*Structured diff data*
★ ★ ★ ★ ★ ★ ★

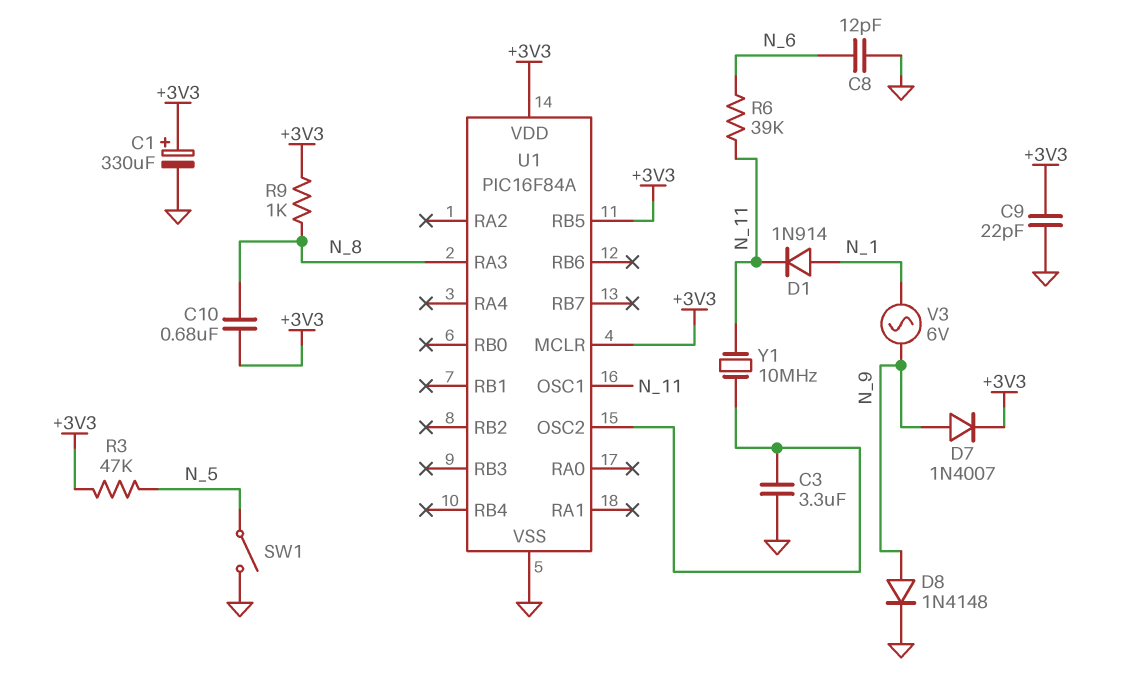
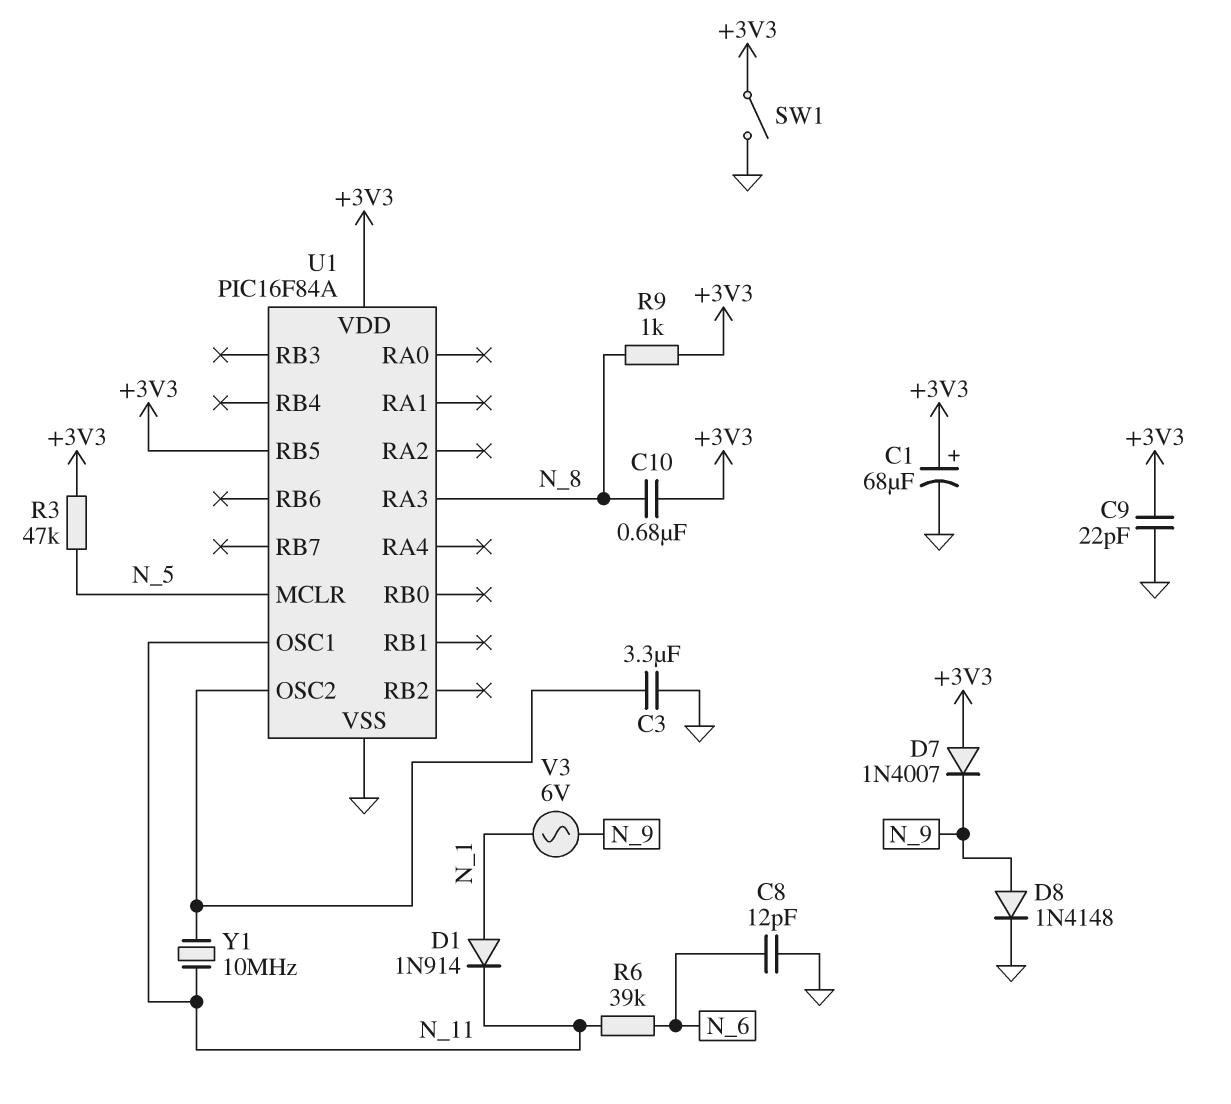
C1: 330uF (plus +3V3, minus GND) -> 68uF (plus +3V3, minus GND)
D7: diode 1N4007 (A N_9, K +3V3) -> diode 1N4007 (A +3V3, K N_9)
SW1: switch (GND, N_5) -> switch (+3V3, GND)
U1 pin MCLR: +3V3 -> N_5

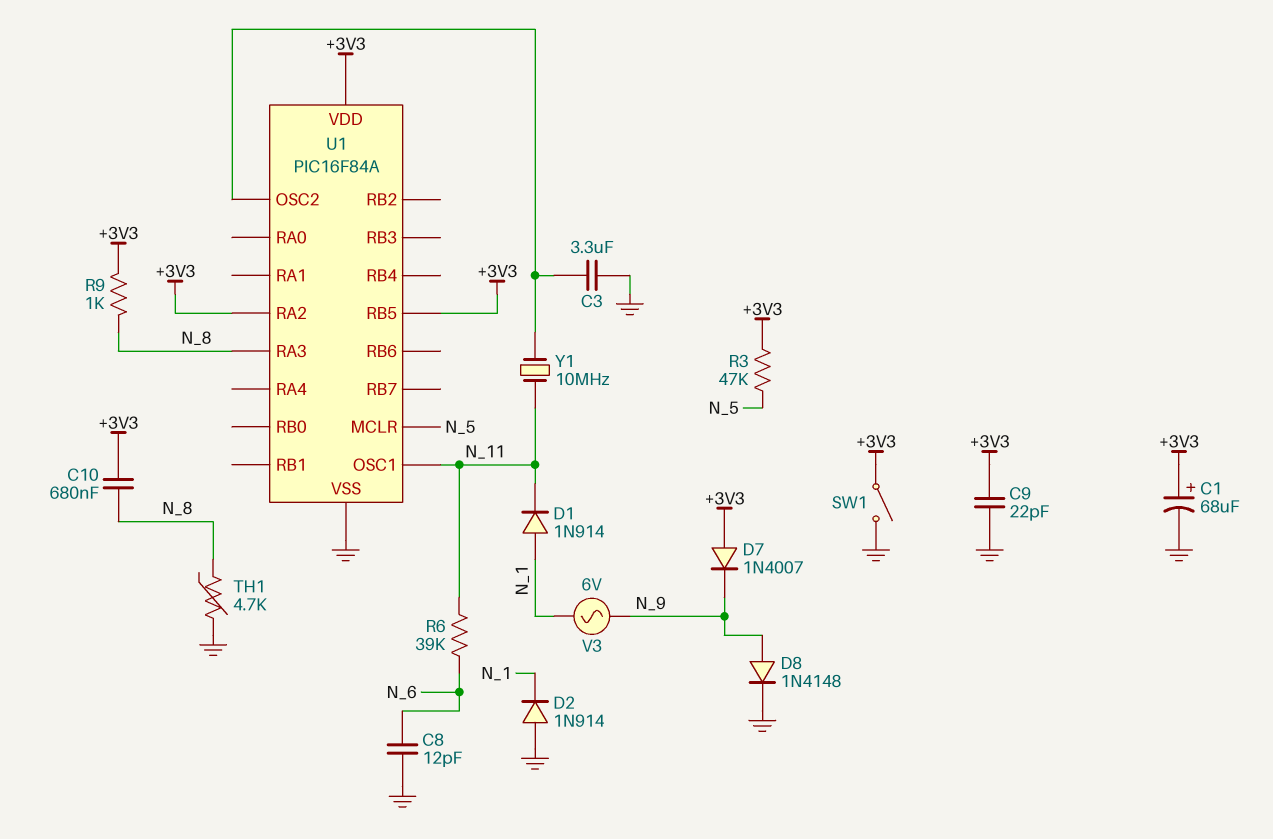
D2: none -> diode 1N914 (A GND, K N_1)
TH1: none -> 4.7k (GND, N_8)
U1 pin RA2: none -> +3V3

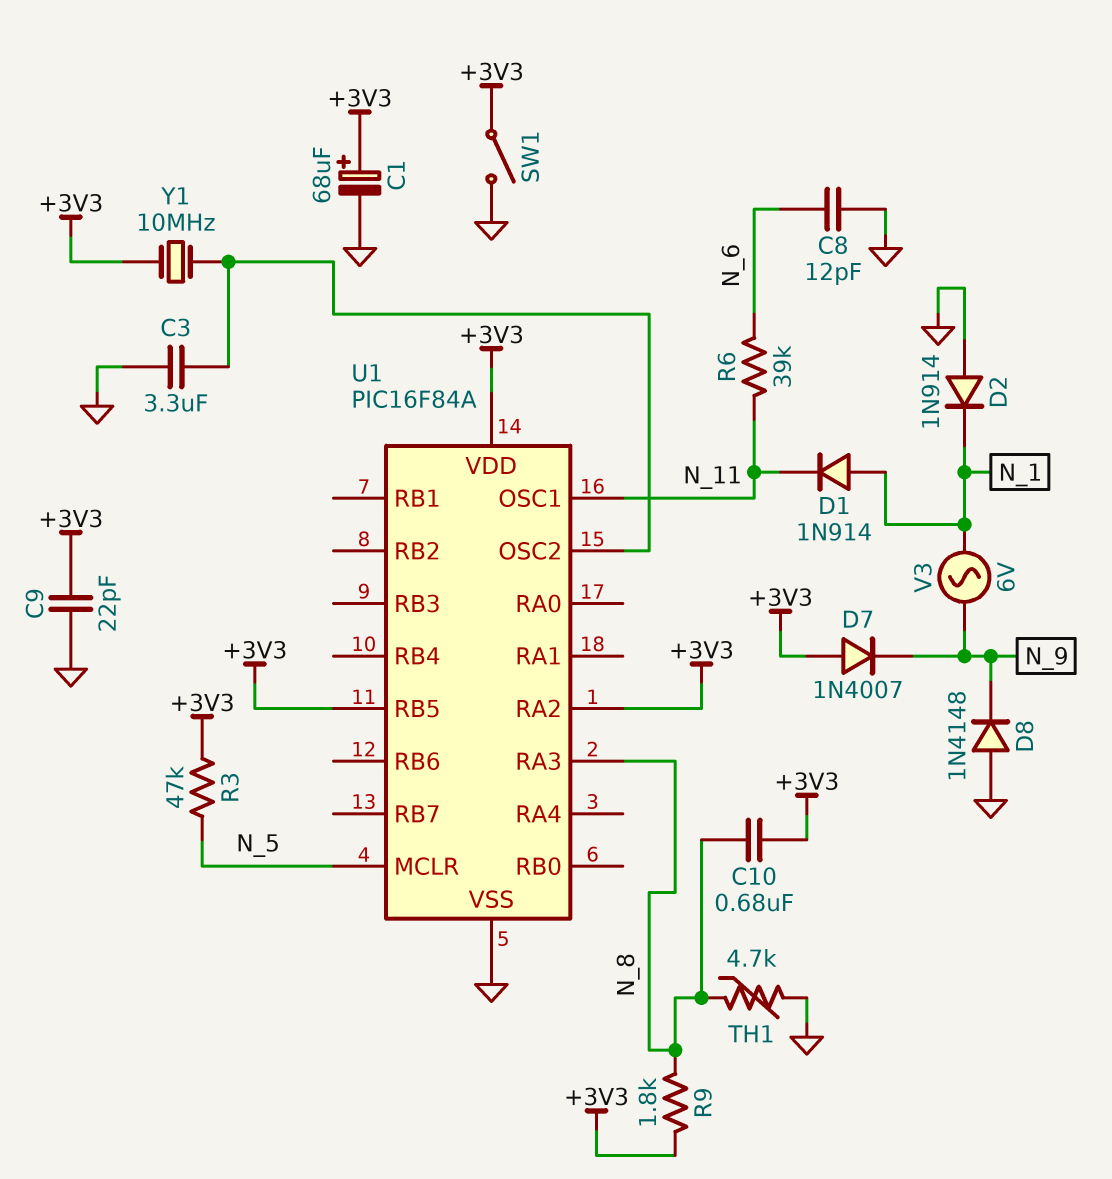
D8: diode 1N4148 (A N_9, K GND) -> diode 1N4148 (A GND, K N_9)
R9: 1k (+3V3, N_8) -> 1.8k (+3V3, N_8)
Y1: 10MHz (N_11, U1/OSC2) -> 10MHz (+3V3, U1/OSC2)

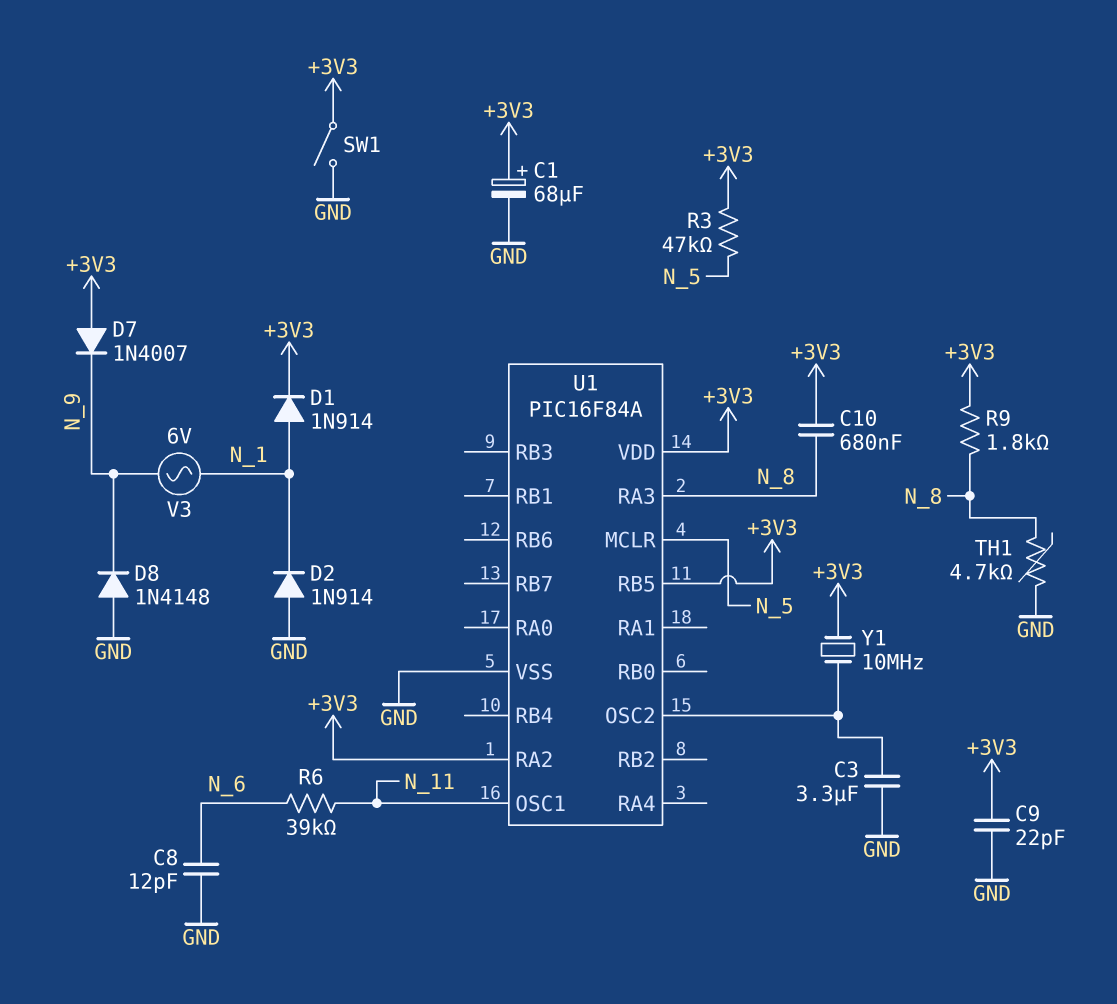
D1: diode 1N914 (A N_1, K N_11) -> diode 1N914 (A N_1, K +3V3)

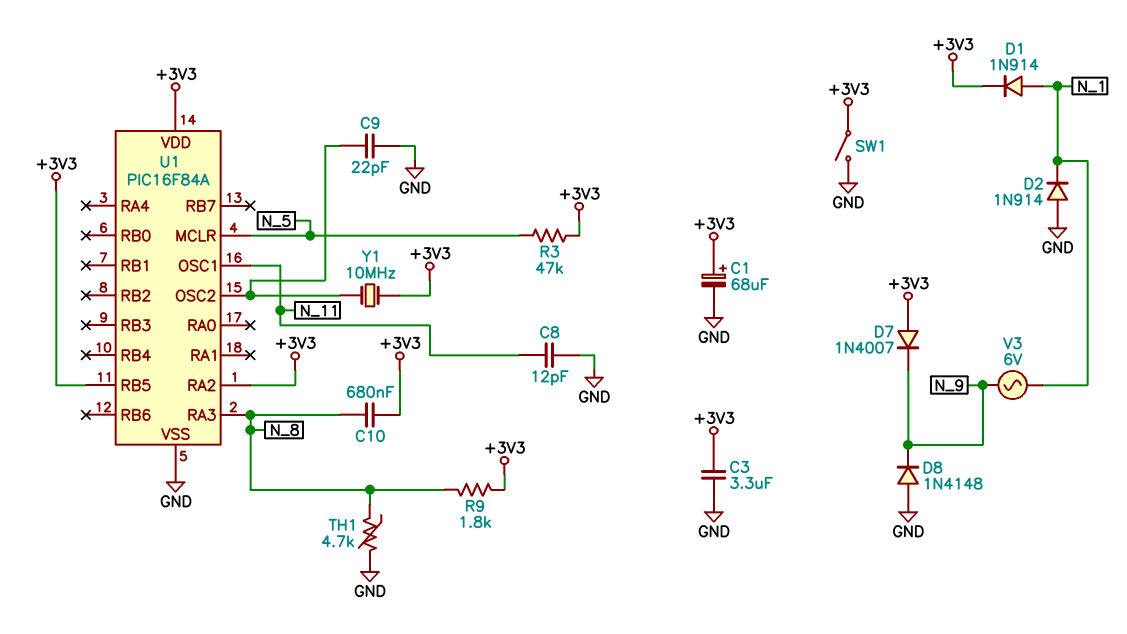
C3: 3.3uF (GND, U1/OSC2) -> 3.3uF (+3V3, GND)
C8: 12pF (GND, N_6) -> 12pF (GND, N_11)
C9: 22pF (+3V3, GND) -> 22pF (GND, U1/OSC2)
R6: 39k (N_6, N_11) -> none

★ ★ ★ ★ ★ ★ ★

*Description of the task*
Would you repeat the entries exactly, but with no pictures?

*Your solution*
C1: 330uF (plus +3V3, minus GND) -> 68uF (plus +3V3, minus GND)
D7: diode 1N4007 (A N_9, K +3V3) -> diode 1N4007 (A +3V3, K N_9)
SW1: switch (GND, N_5) -> switch (+3V3, GND)
U1 pin MCLR: +3V3 -> N_5

D2: none -> diode 1N914 (A GND, K N_1)
TH1: none -> 4.7k (GND, N_8)
U1 pin RA2: none -> +3V3

D8: diode 1N4148 (A N_9, K GND) -> diode 1N4148 (A GND, K N_9)
R9: 1k (+3V3, N_8) -> 1.8k (+3V3, N_8)
Y1: 10MHz (N_11, U1/OSC2) -> 10MHz (+3V3, U1/OSC2)

D1: diode 1N914 (A N_1, K N_11) -> diode 1N914 (A N_1, K +3V3)

C3: 3.3uF (GND, U1/OSC2) -> 3.3uF (+3V3, GND)
C8: 12pF (GND, N_6) -> 12pF (GND, N_11)
C9: 22pF (+3V3, GND) -> 22pF (GND, U1/OSC2)
R6: 39k (N_6, N_11) -> none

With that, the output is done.